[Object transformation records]
BEGIN
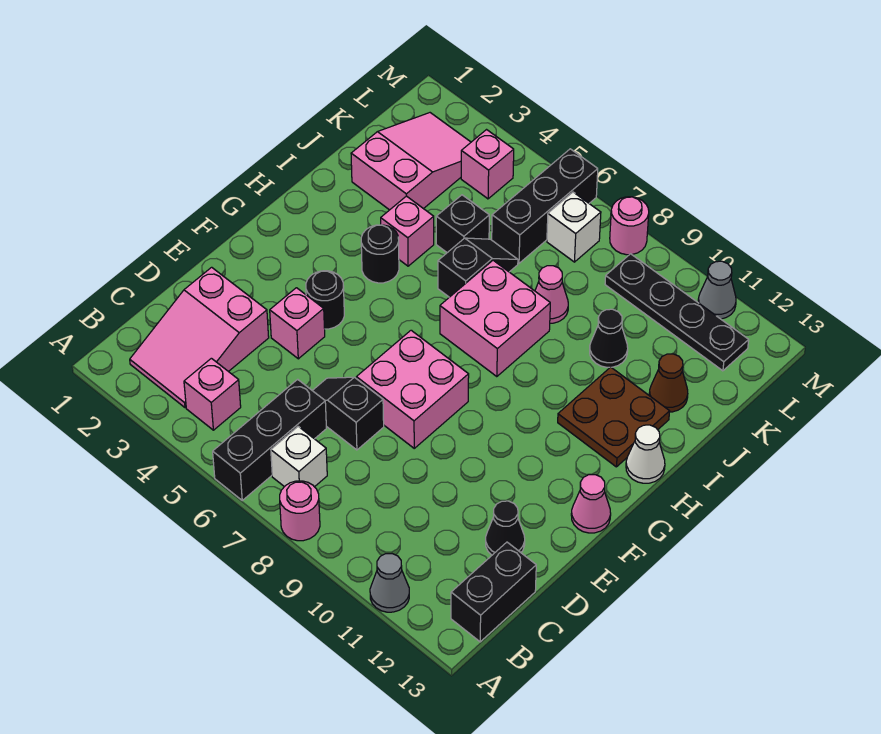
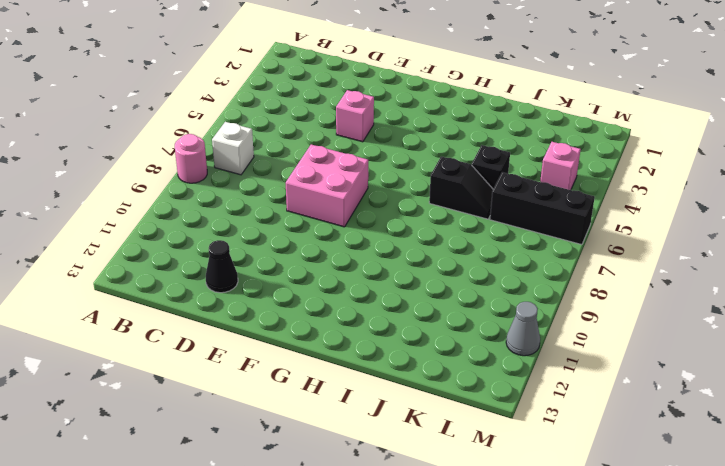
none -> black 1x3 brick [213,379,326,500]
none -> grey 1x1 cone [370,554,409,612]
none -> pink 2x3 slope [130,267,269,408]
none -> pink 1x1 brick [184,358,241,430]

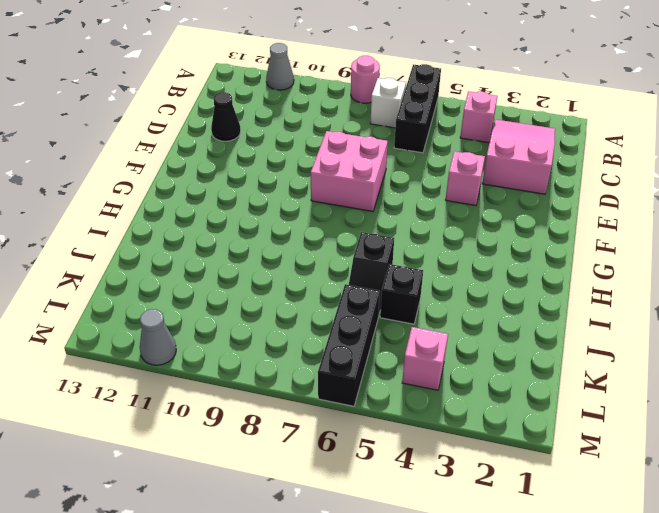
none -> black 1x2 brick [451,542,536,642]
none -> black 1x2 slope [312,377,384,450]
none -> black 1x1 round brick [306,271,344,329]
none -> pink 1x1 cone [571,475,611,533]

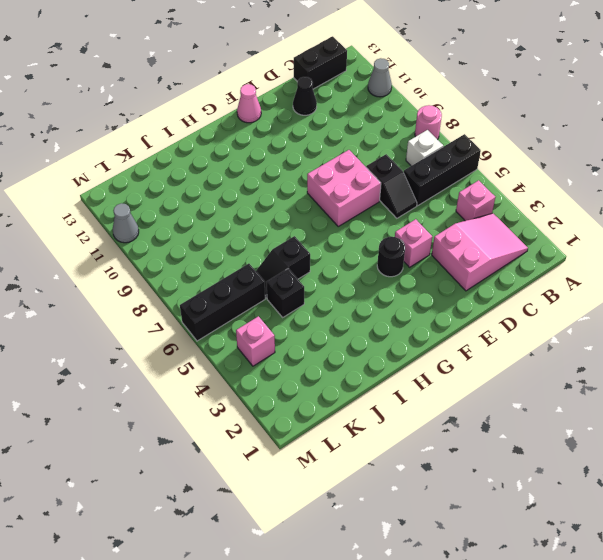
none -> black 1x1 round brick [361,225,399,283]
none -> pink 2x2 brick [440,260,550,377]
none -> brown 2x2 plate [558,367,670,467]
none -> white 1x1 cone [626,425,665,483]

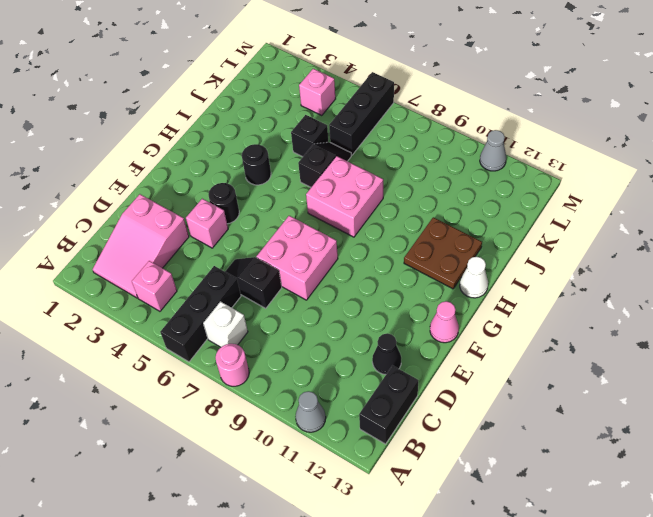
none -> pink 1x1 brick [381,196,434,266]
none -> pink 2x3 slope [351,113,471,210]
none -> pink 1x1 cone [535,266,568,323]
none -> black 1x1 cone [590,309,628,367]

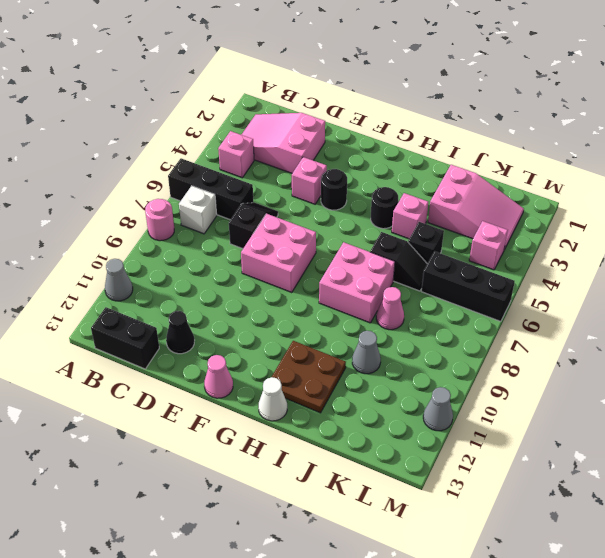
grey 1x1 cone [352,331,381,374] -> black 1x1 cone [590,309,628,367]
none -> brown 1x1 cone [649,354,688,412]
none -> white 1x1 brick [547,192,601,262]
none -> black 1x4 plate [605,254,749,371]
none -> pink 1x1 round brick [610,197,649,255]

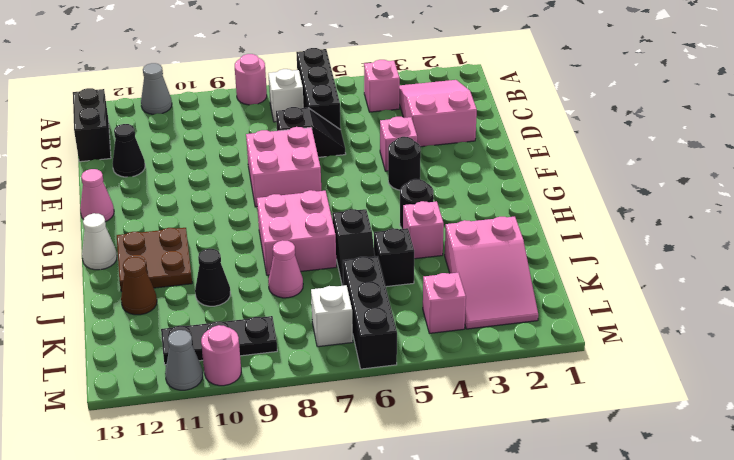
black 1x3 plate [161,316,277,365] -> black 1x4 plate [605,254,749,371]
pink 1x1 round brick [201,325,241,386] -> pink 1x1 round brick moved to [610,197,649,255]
END
BEGIN
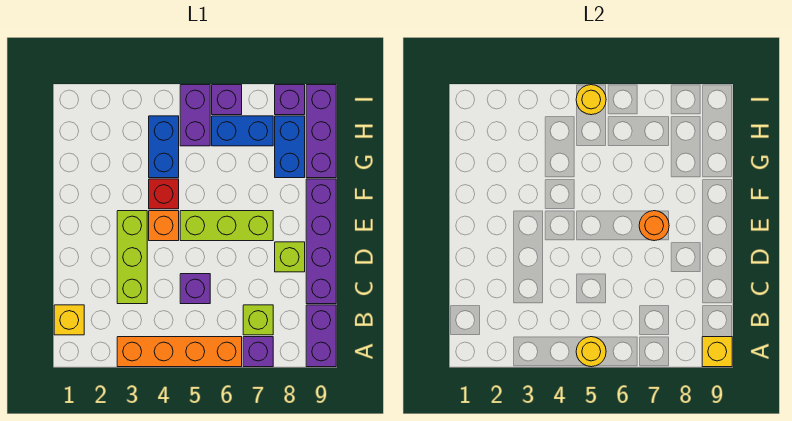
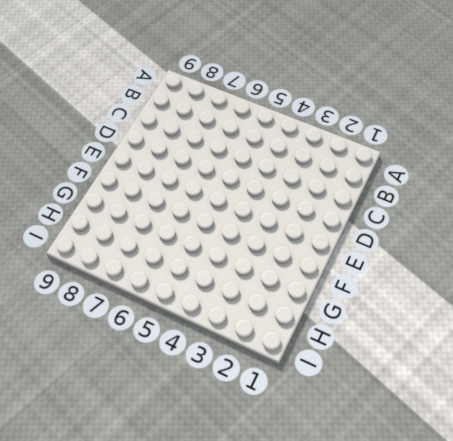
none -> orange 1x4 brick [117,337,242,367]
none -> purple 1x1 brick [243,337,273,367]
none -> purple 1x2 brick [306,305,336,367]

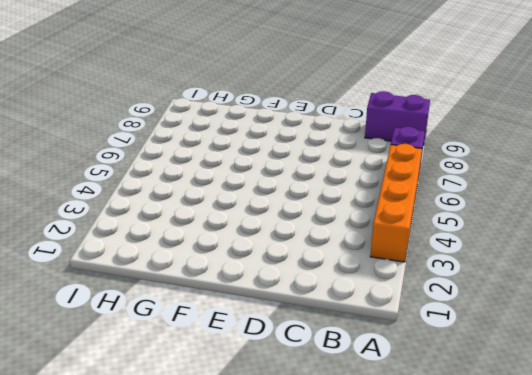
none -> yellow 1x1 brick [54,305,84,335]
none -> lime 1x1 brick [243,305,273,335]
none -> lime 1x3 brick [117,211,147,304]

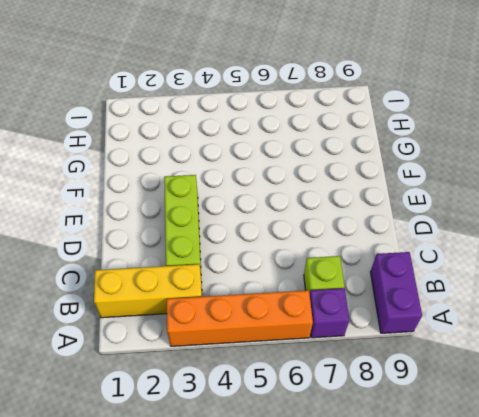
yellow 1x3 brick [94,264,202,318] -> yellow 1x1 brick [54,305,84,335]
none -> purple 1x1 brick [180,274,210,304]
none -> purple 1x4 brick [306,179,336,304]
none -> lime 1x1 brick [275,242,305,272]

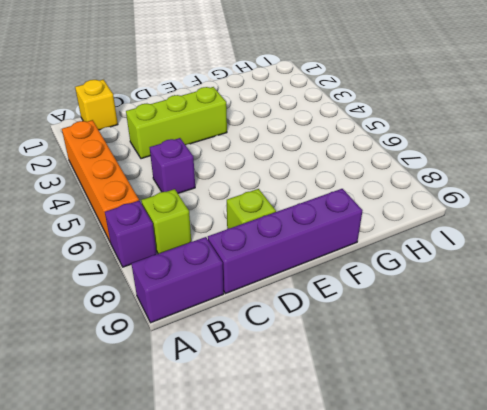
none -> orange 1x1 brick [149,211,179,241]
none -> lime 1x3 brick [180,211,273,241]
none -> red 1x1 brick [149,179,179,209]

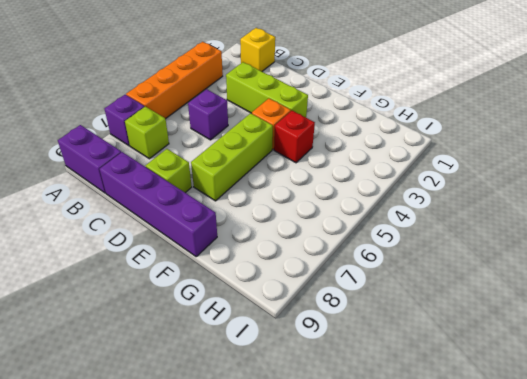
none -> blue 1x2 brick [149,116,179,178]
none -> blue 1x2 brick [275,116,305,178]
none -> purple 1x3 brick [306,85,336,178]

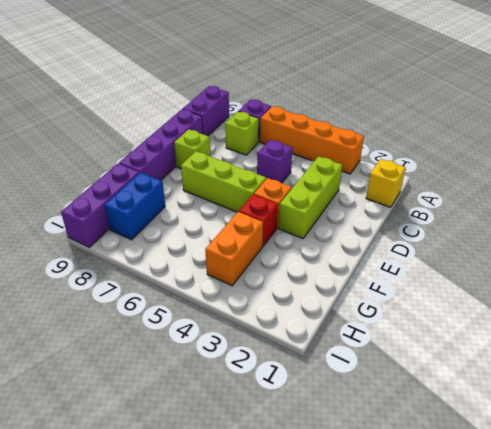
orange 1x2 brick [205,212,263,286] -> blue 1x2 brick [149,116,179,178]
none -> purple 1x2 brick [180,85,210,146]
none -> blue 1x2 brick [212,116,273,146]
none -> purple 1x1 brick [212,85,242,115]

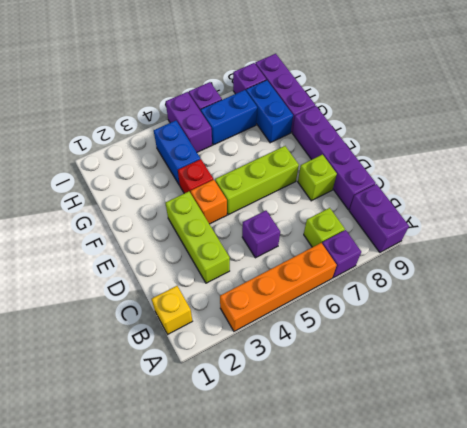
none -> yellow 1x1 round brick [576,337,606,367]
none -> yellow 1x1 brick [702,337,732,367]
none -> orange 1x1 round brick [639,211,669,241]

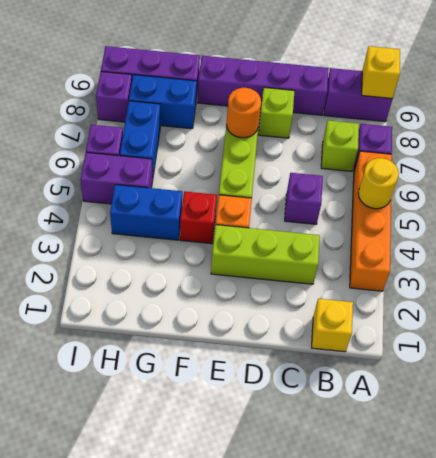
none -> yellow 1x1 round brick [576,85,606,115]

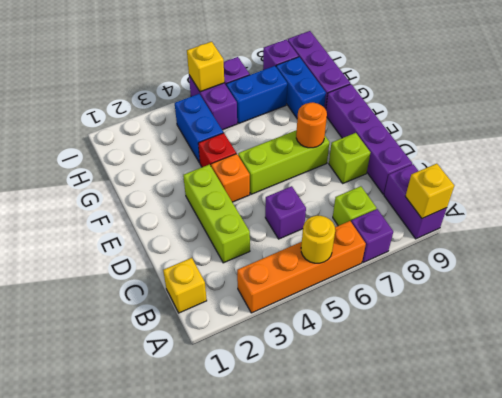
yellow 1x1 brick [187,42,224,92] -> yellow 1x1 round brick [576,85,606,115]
END
BEGIN
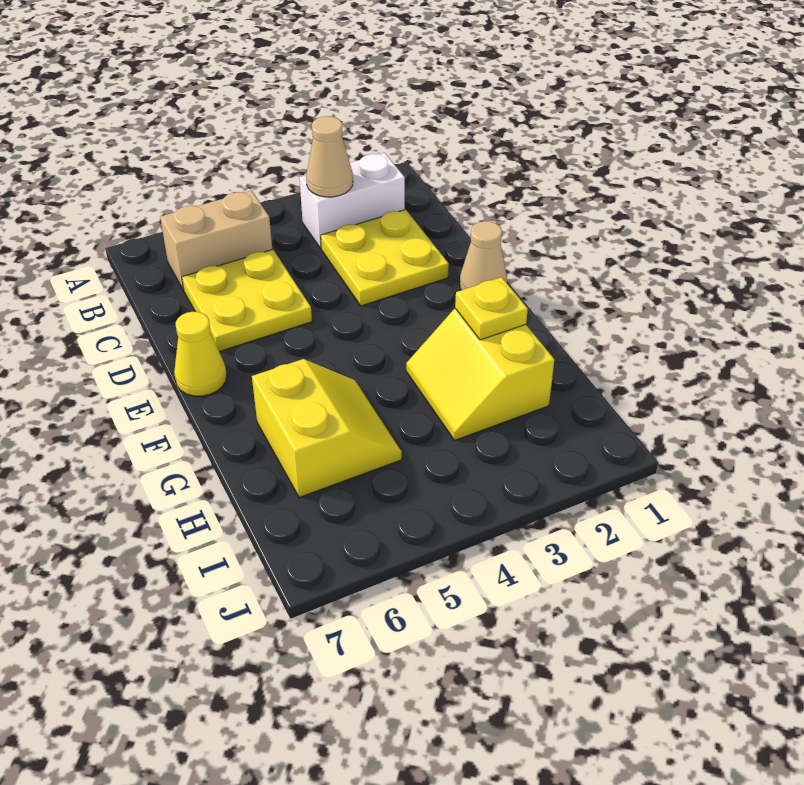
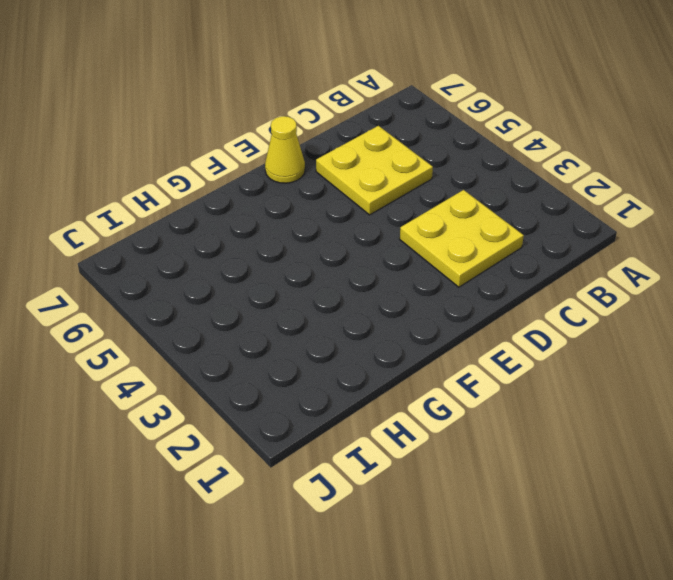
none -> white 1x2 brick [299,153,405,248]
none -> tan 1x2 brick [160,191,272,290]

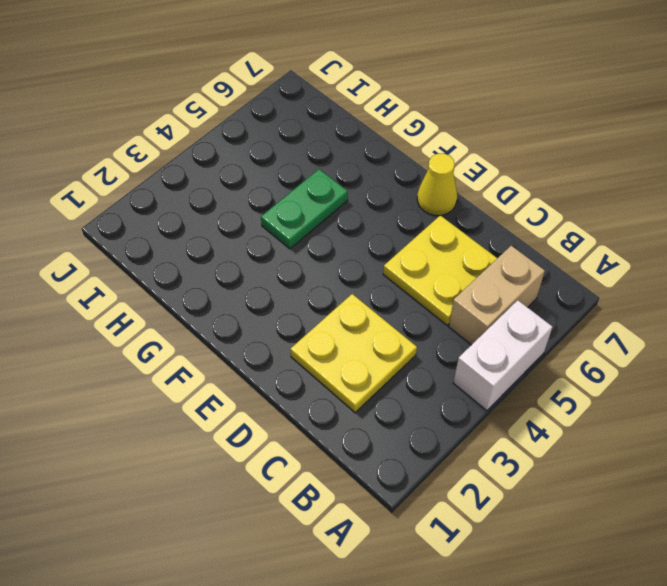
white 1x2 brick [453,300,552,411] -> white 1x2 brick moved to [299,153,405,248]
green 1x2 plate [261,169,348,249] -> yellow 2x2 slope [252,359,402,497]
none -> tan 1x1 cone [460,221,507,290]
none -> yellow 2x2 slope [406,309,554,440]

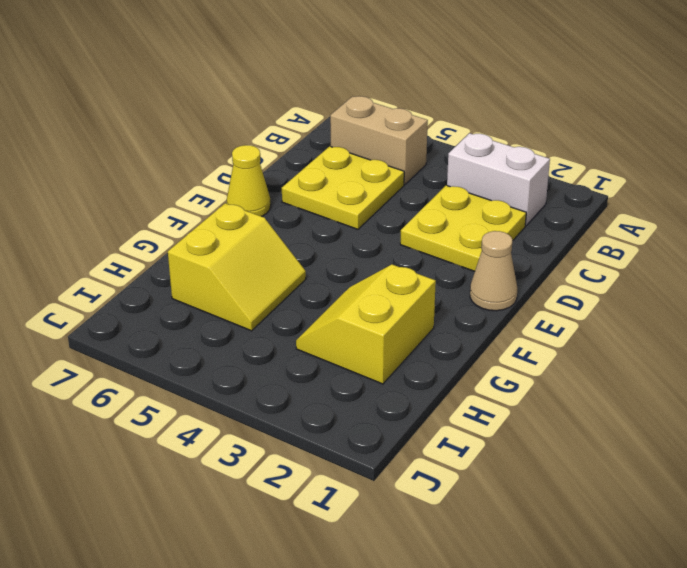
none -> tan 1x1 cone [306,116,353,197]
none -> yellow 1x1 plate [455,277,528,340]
END
WORK TO COMPLETE - In the data above, start at the line holding "none -> black 1x3 brick [213,379,326,500]" and stop after the line holding "none -> pink 1x1 cone [535,266,568,323]"; write out those lines exactly, without pictures.

ANSWER FOR THE TASK -
none -> black 1x3 brick [213,379,326,500]
none -> grey 1x1 cone [370,554,409,612]
none -> pink 2x3 slope [130,267,269,408]
none -> pink 1x1 brick [184,358,241,430]

none -> black 1x2 brick [451,542,536,642]
none -> black 1x2 slope [312,377,384,450]
none -> black 1x1 round brick [306,271,344,329]
none -> pink 1x1 cone [571,475,611,533]

none -> black 1x1 round brick [361,225,399,283]
none -> pink 2x2 brick [440,260,550,377]
none -> brown 2x2 plate [558,367,670,467]
none -> white 1x1 cone [626,425,665,483]

none -> pink 1x1 brick [381,196,434,266]
none -> pink 2x3 slope [351,113,471,210]
none -> pink 1x1 cone [535,266,568,323]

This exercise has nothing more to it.